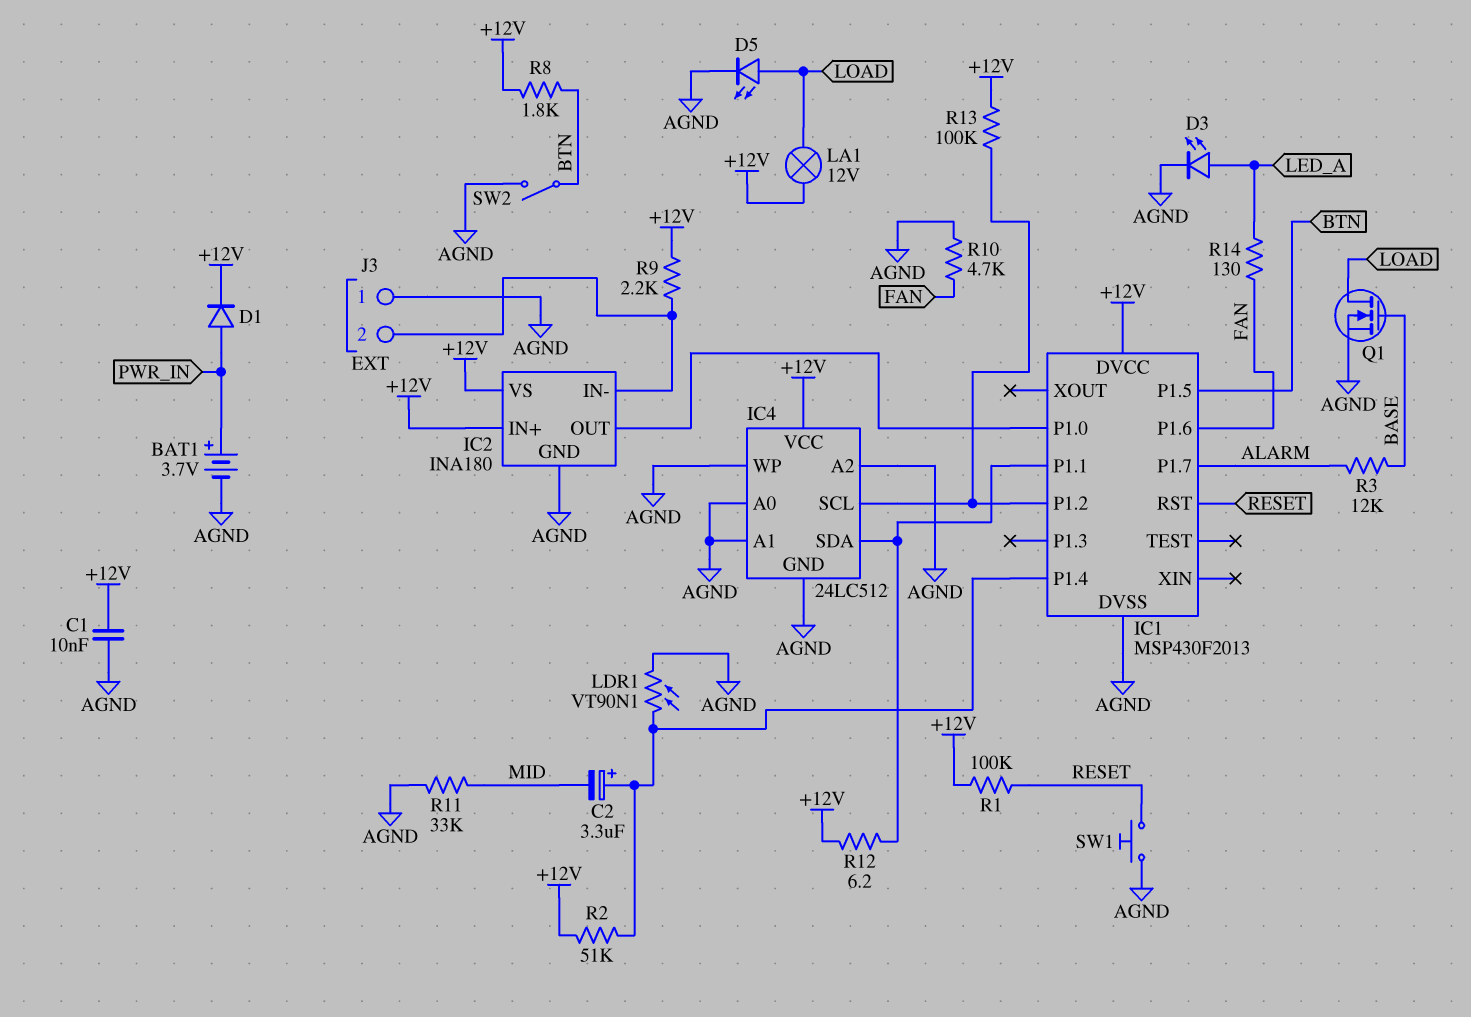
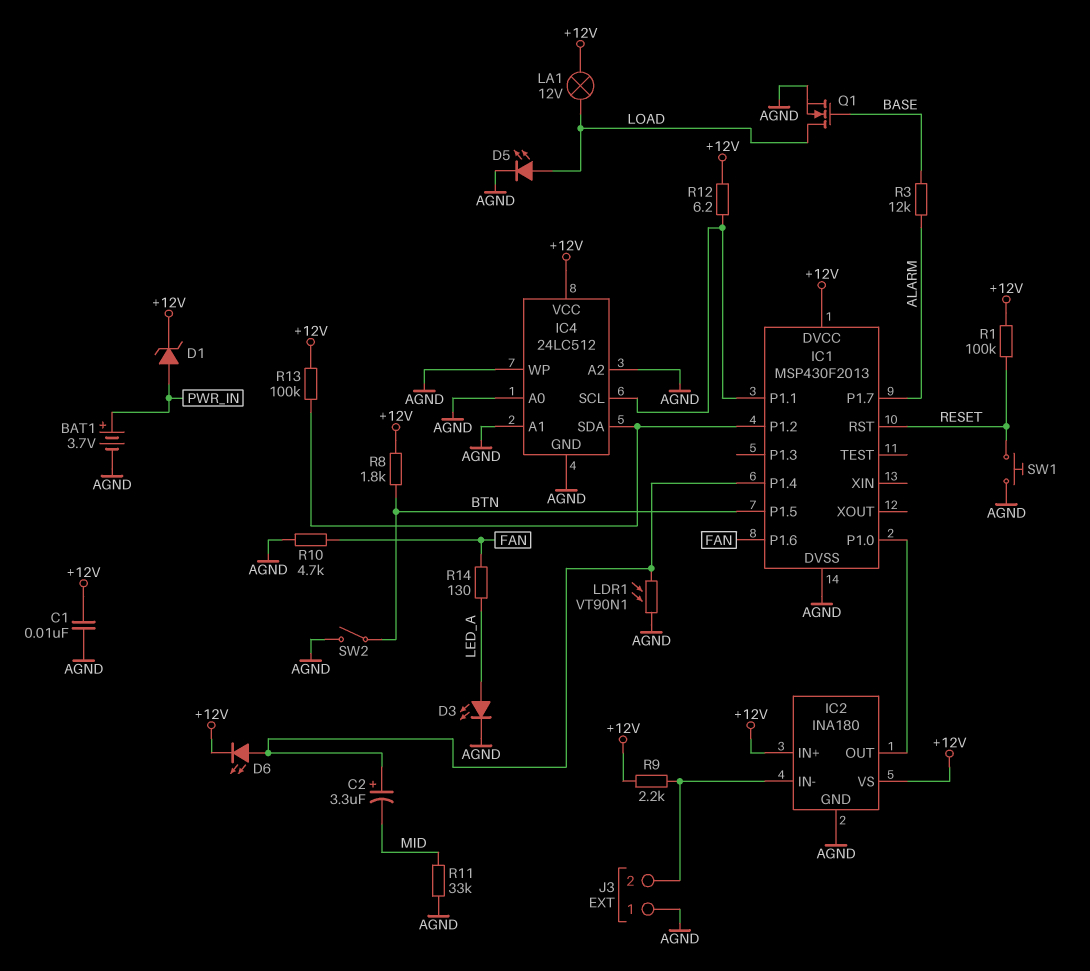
D1: diode (A PWR_IN, K +12V) -> zener (A PWR_IN, K +12V)
D6: none -> LED (A IC1/P1.4, K +12V)
IC4 pin SCL: IC1/P1.2 -> IC1/P1.1
IC4 pin SDA: IC1/P1.1 -> IC1/P1.2
R2: 51k (+12V, IC1/P1.4) -> none

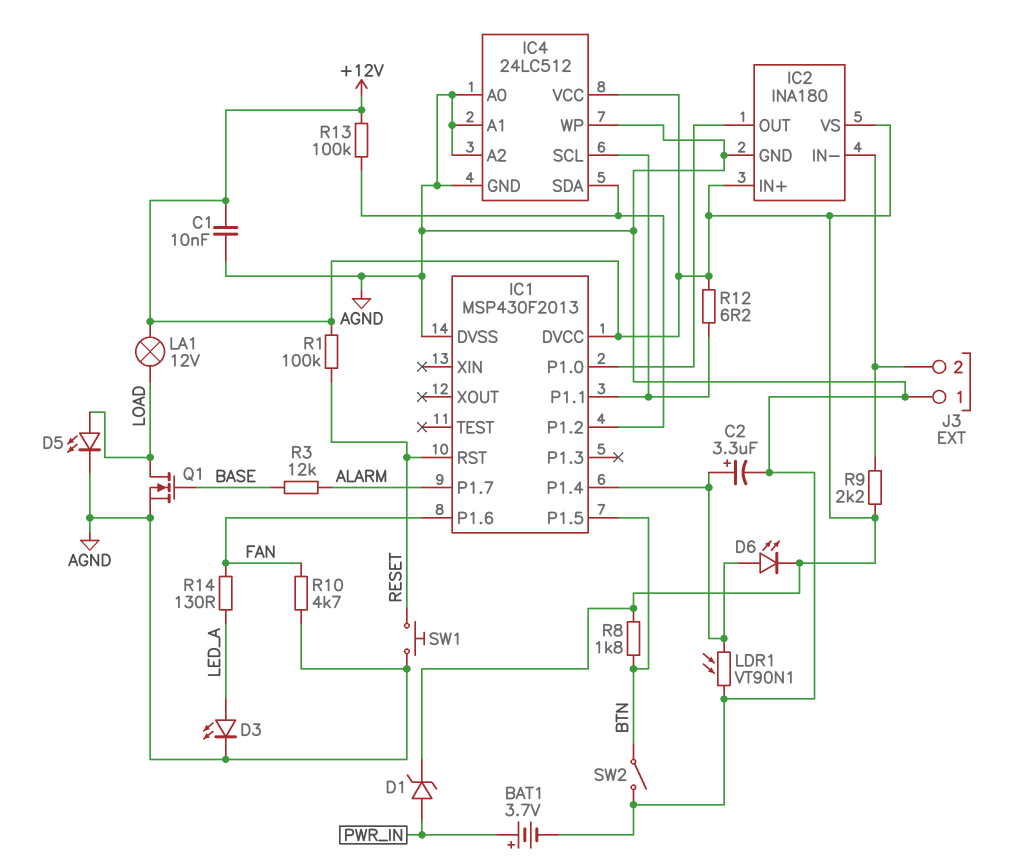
C2: 3.3uF (plus IC1/P1.4, minus MID) -> 3.3uF (plus IC1/P1.4, minus AGND)
R11: 33k (AGND, MID) -> none

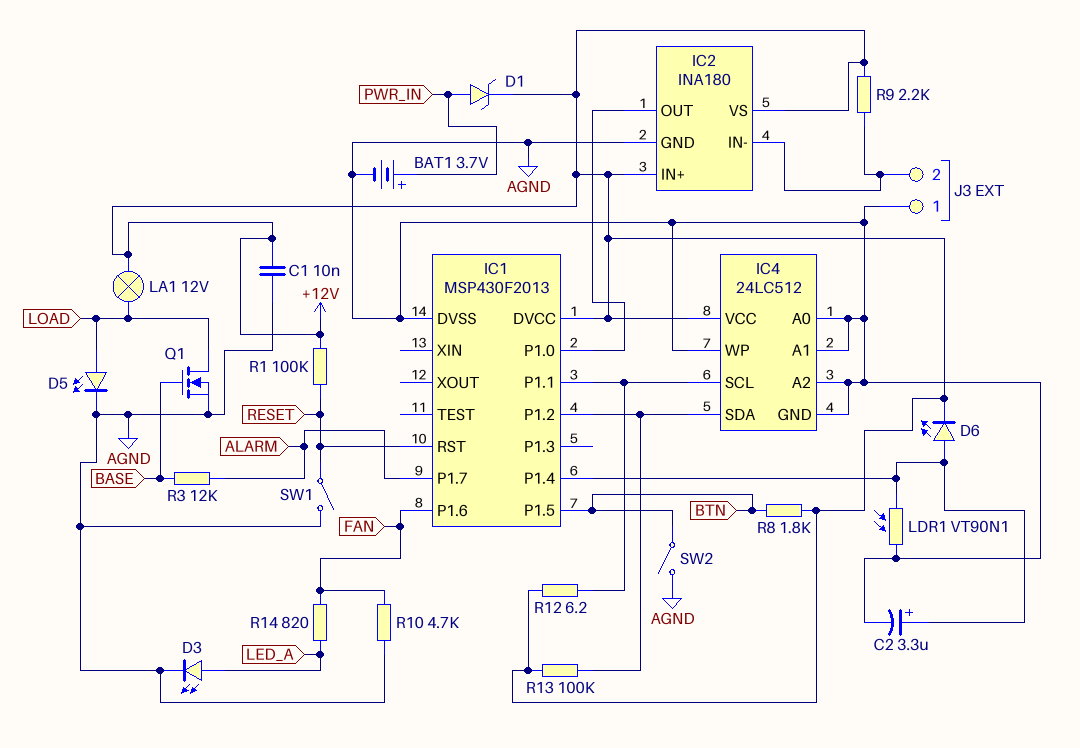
R14: 130 (FAN, LED_A) -> 820 (FAN, LED_A)
SW1: button (AGND, RESET) -> switch (AGND, RESET)

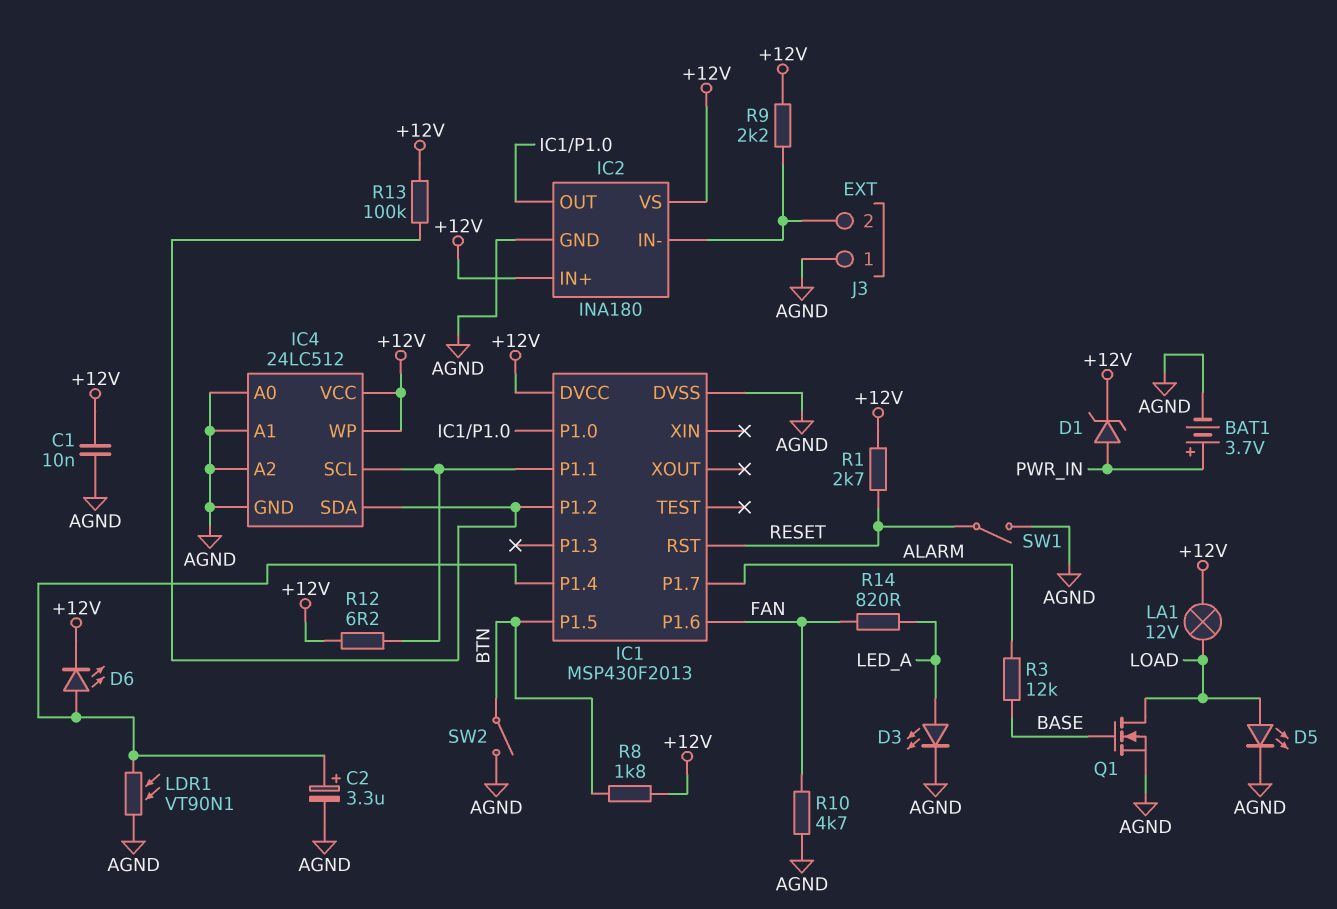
IC4 pin WP: AGND -> +12V
R1: 100k (+12V, RESET) -> 2.7k (+12V, RESET)

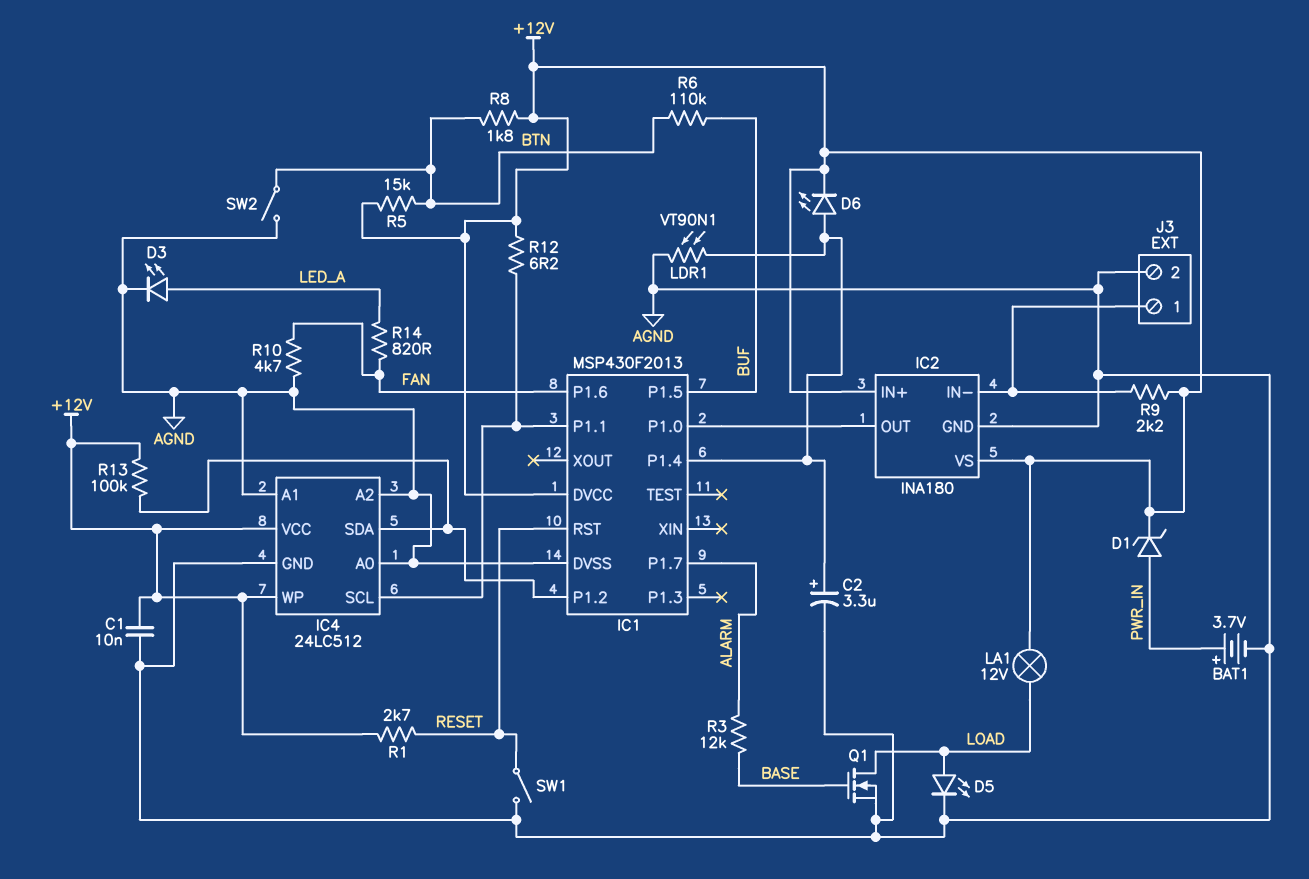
IC1 pin P1.5: BTN -> BUF
J3 pin 1: AGND -> IC2/IN-
J3 pin 2: IC2/IN- -> AGND
R5: none -> 15k (+12V, BTN)
R6: none -> 110k (BTN, BUF)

---------------

WHAT IS REQUIRED | Reproduce the material word for word, pictures excluded.

RESULT FOR THIS EXERCISE |
D1: diode (A PWR_IN, K +12V) -> zener (A PWR_IN, K +12V)
D6: none -> LED (A IC1/P1.4, K +12V)
IC4 pin SCL: IC1/P1.2 -> IC1/P1.1
IC4 pin SDA: IC1/P1.1 -> IC1/P1.2
R2: 51k (+12V, IC1/P1.4) -> none

C2: 3.3uF (plus IC1/P1.4, minus MID) -> 3.3uF (plus IC1/P1.4, minus AGND)
R11: 33k (AGND, MID) -> none

R14: 130 (FAN, LED_A) -> 820 (FAN, LED_A)
SW1: button (AGND, RESET) -> switch (AGND, RESET)

IC4 pin WP: AGND -> +12V
R1: 100k (+12V, RESET) -> 2.7k (+12V, RESET)

IC1 pin P1.5: BTN -> BUF
J3 pin 1: AGND -> IC2/IN-
J3 pin 2: IC2/IN- -> AGND
R5: none -> 15k (+12V, BTN)
R6: none -> 110k (BTN, BUF)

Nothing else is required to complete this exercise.